— Instructions for the task —
From the entries below, copy each line in which the word "turquoise" occurs.

— Available data —
+ + + +
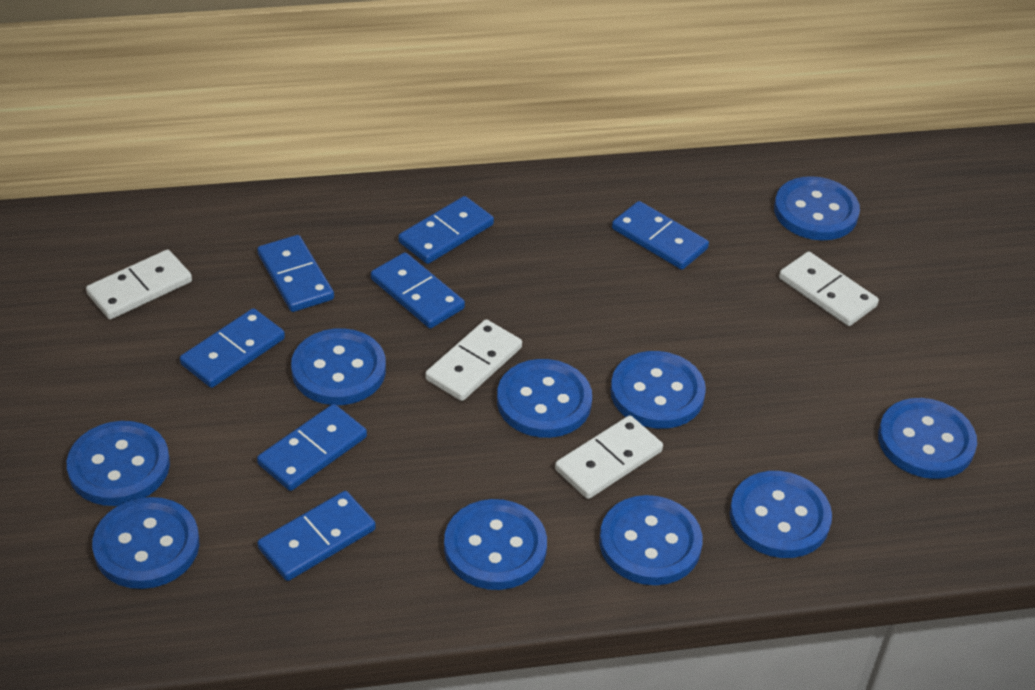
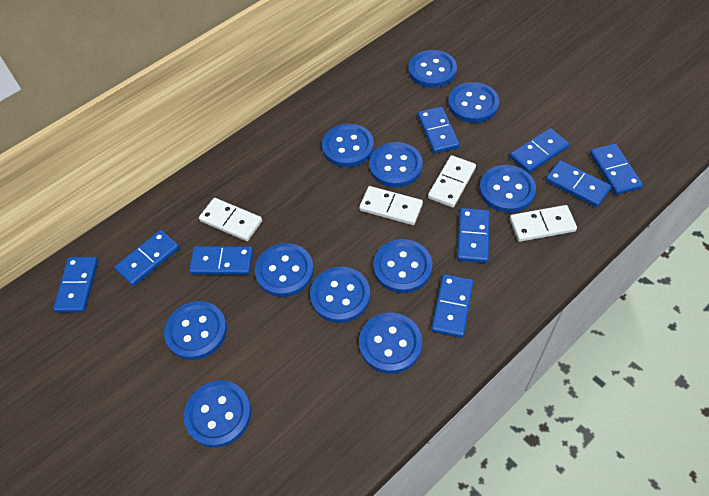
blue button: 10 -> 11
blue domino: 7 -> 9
+ + + +
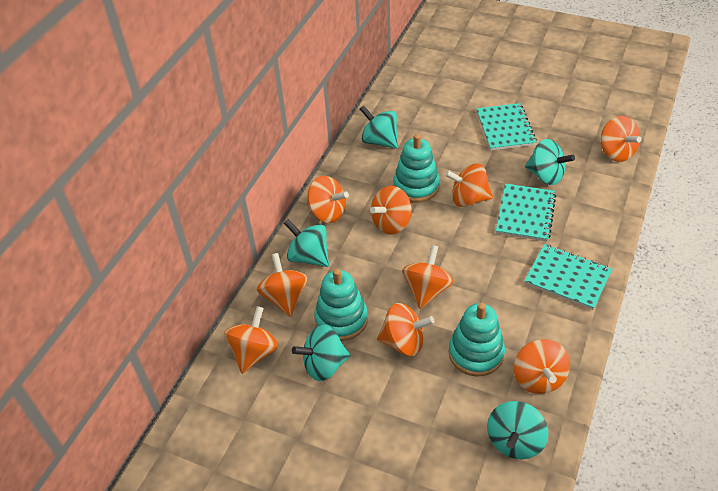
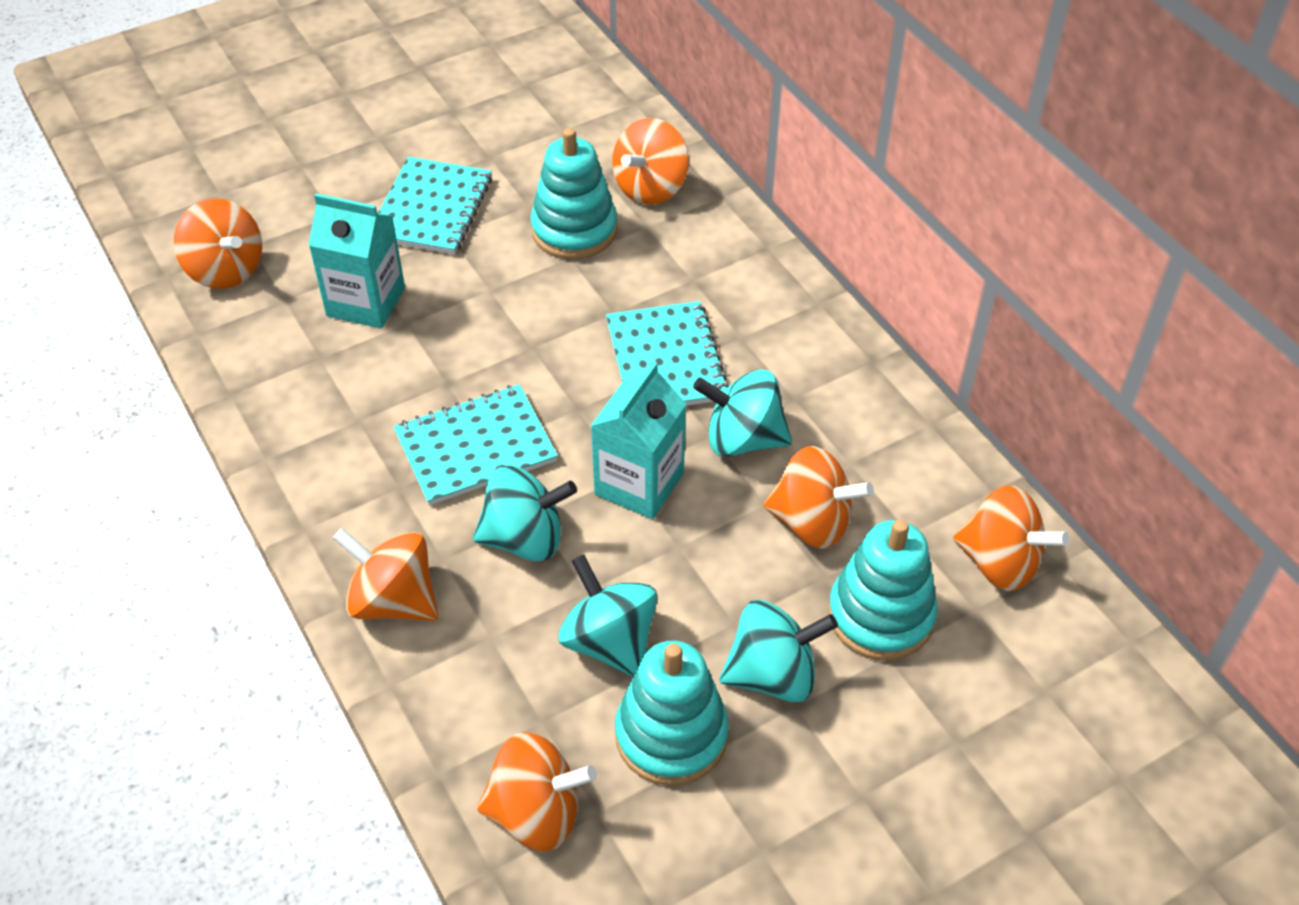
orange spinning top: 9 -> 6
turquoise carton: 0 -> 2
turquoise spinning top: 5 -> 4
+ + + +
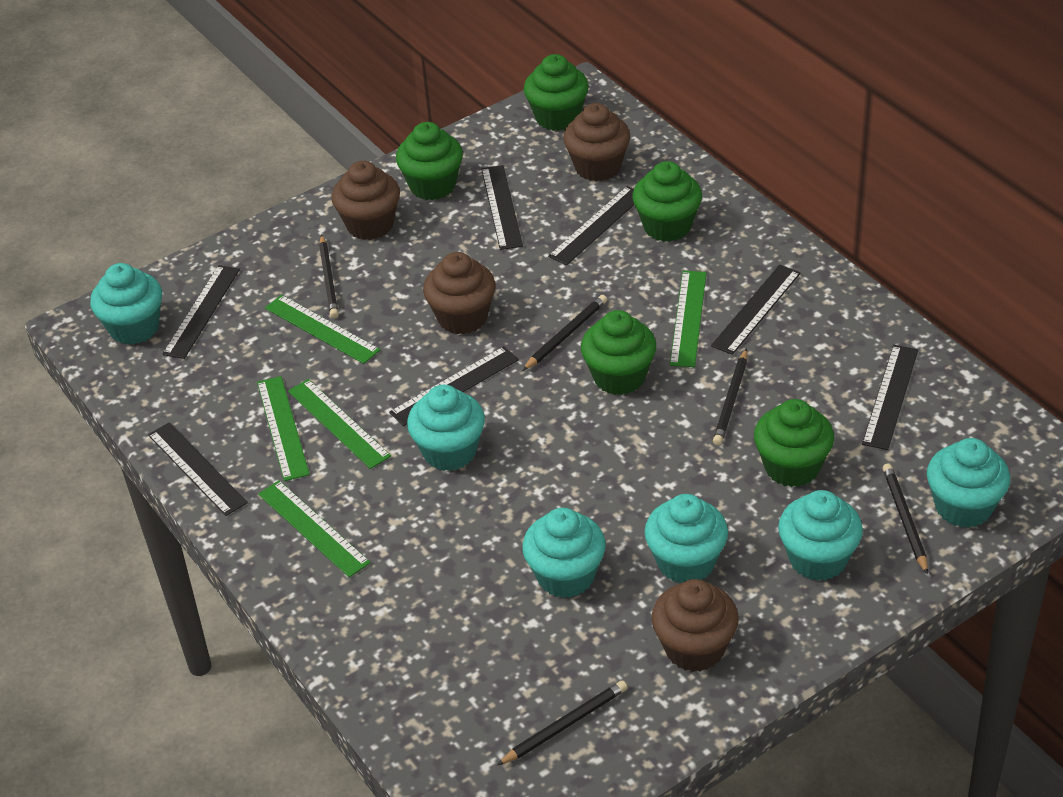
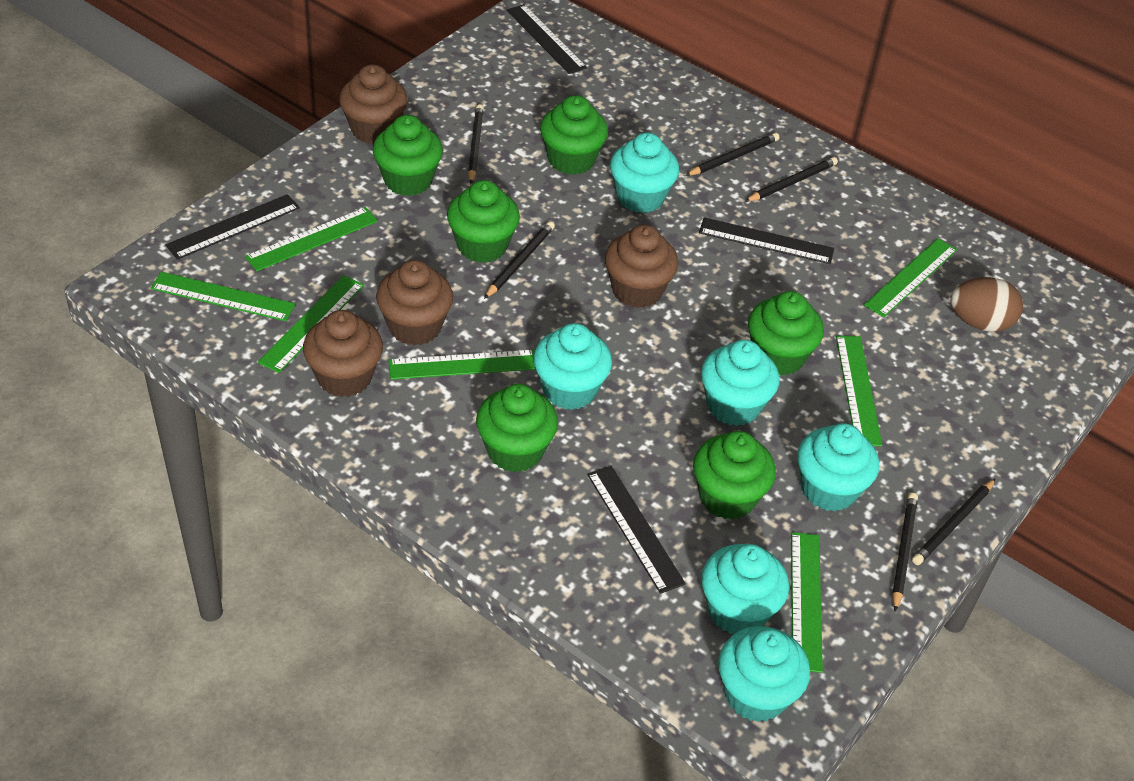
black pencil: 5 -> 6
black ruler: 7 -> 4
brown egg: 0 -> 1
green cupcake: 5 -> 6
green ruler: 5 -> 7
+ + + +
— Expected output —
turquoise carton: 0 -> 2
turquoise spinning top: 5 -> 4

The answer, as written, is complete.